Problem description: Only text is carried over. Reproduce the entries below exactly.

Dataset extract:
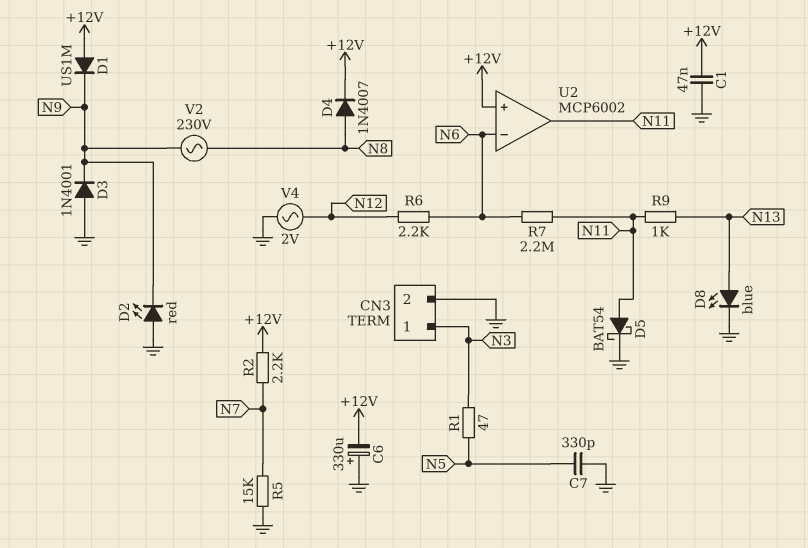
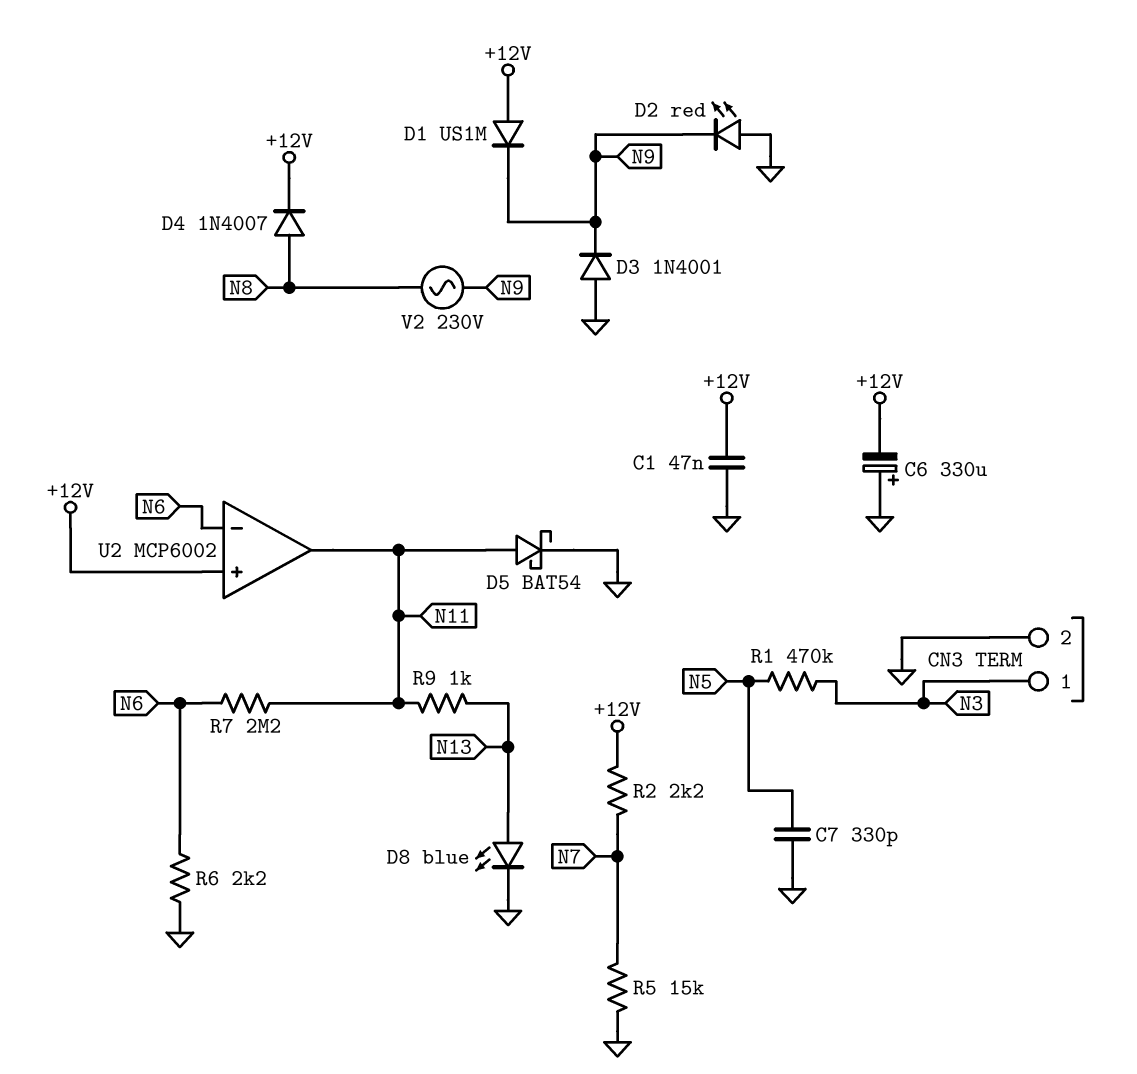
R1: 47 (N3, N5) -> 470k (N3, N5)
R6: 2.2k (N6, N12) -> 2.2k (GND, N6)
V4: AC 2V (GND, N12) -> none

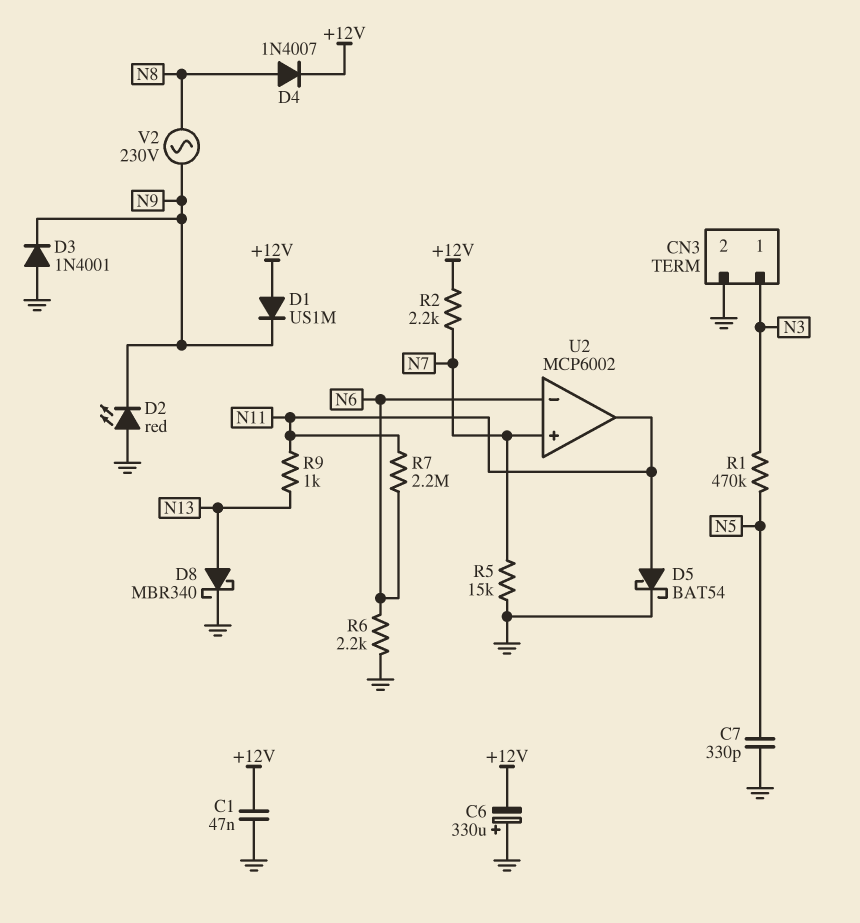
D8: LED blue (A N13, K GND) -> schottky MBR340 (A N13, K GND)
U2 pin in+: +12V -> N7

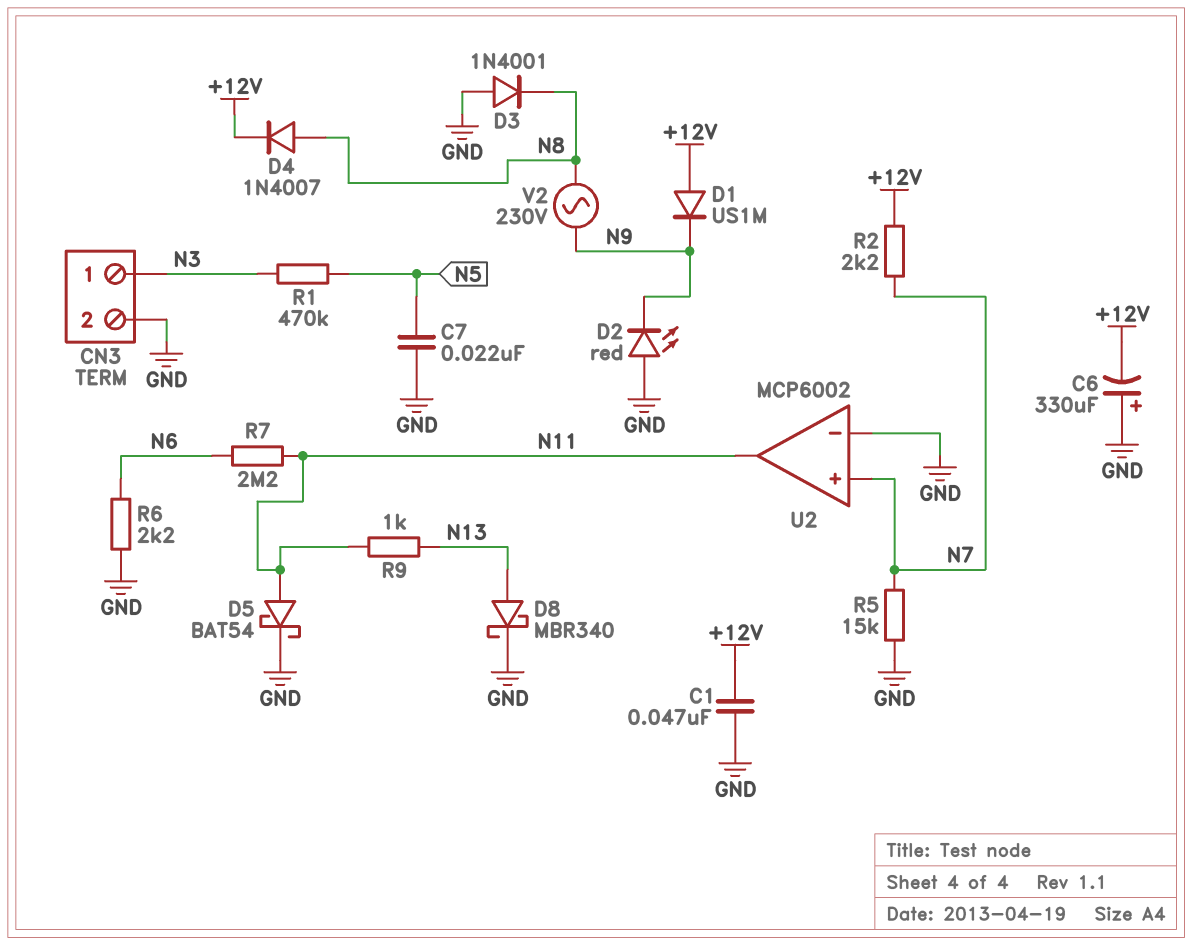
C7: 330pF (GND, N5) -> 22nF (GND, N5)
D3: diode 1N4001 (A GND, K N9) -> diode 1N4001 (A GND, K N8)
U2 pin in-: N6 -> GND

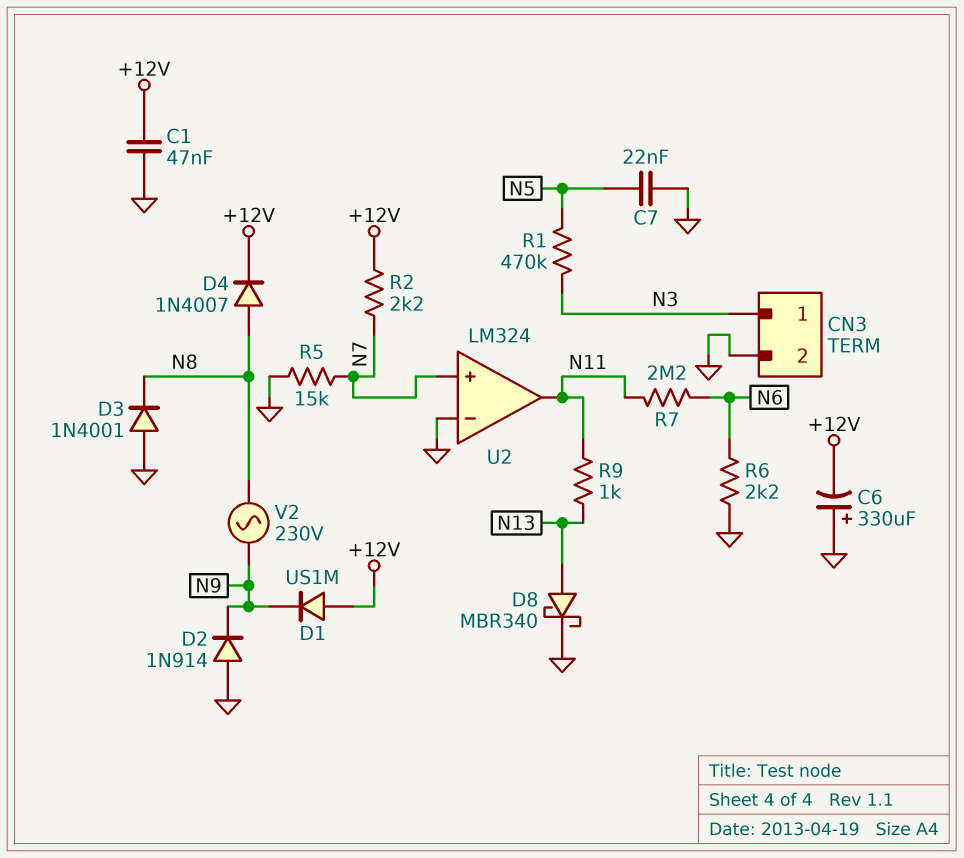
D2: LED red (A GND, K N9) -> diode 1N914 (A GND, K N9)
D5: schottky BAT54 (A N11, K GND) -> none
U2: MCP6002 -> LM324

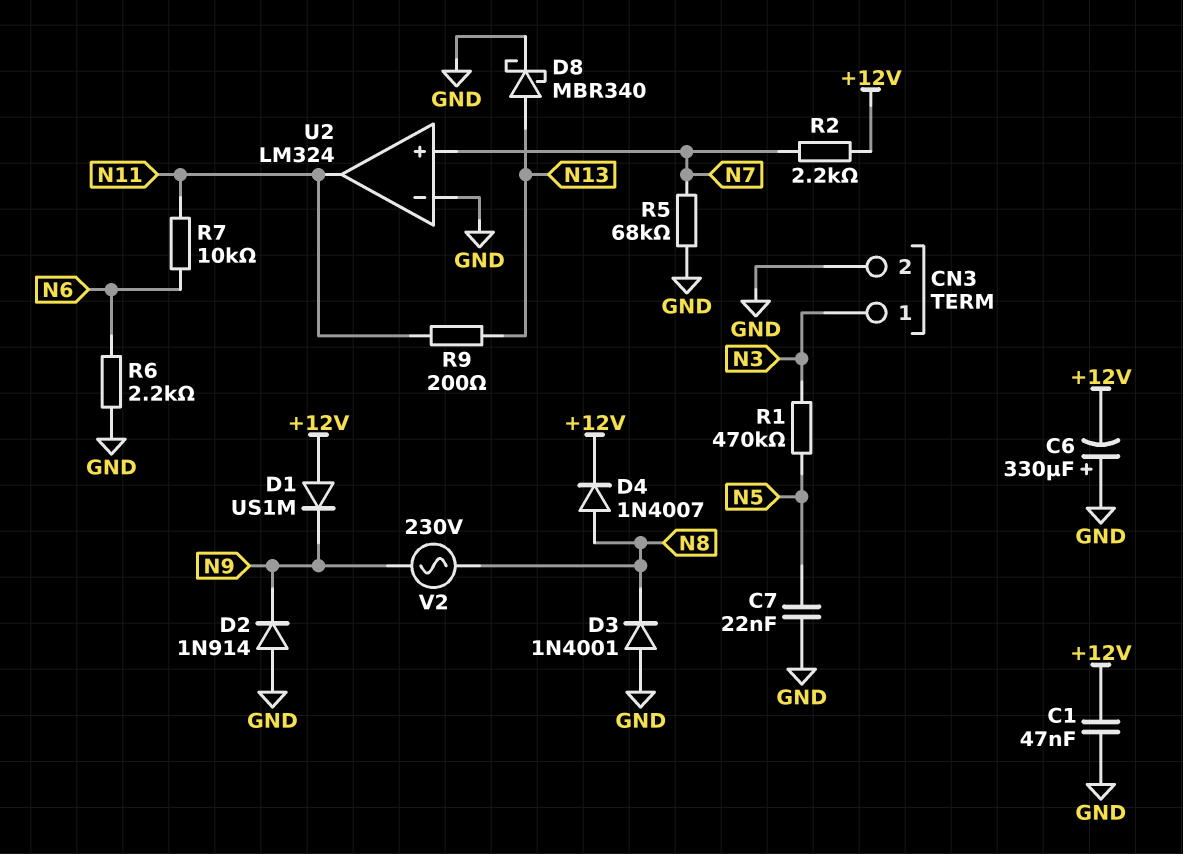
R5: 15k (GND, N7) -> 68k (GND, N7)
R7: 2.2M (N6, N11) -> 10k (N6, N11)
R9: 1k (N11, N13) -> 200 (N11, N13)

Solution for this problem:
R1: 47 (N3, N5) -> 470k (N3, N5)
R6: 2.2k (N6, N12) -> 2.2k (GND, N6)
V4: AC 2V (GND, N12) -> none

D8: LED blue (A N13, K GND) -> schottky MBR340 (A N13, K GND)
U2 pin in+: +12V -> N7

C7: 330pF (GND, N5) -> 22nF (GND, N5)
D3: diode 1N4001 (A GND, K N9) -> diode 1N4001 (A GND, K N8)
U2 pin in-: N6 -> GND

D2: LED red (A GND, K N9) -> diode 1N914 (A GND, K N9)
D5: schottky BAT54 (A N11, K GND) -> none
U2: MCP6002 -> LM324

R5: 15k (GND, N7) -> 68k (GND, N7)
R7: 2.2M (N6, N11) -> 10k (N6, N11)
R9: 1k (N11, N13) -> 200 (N11, N13)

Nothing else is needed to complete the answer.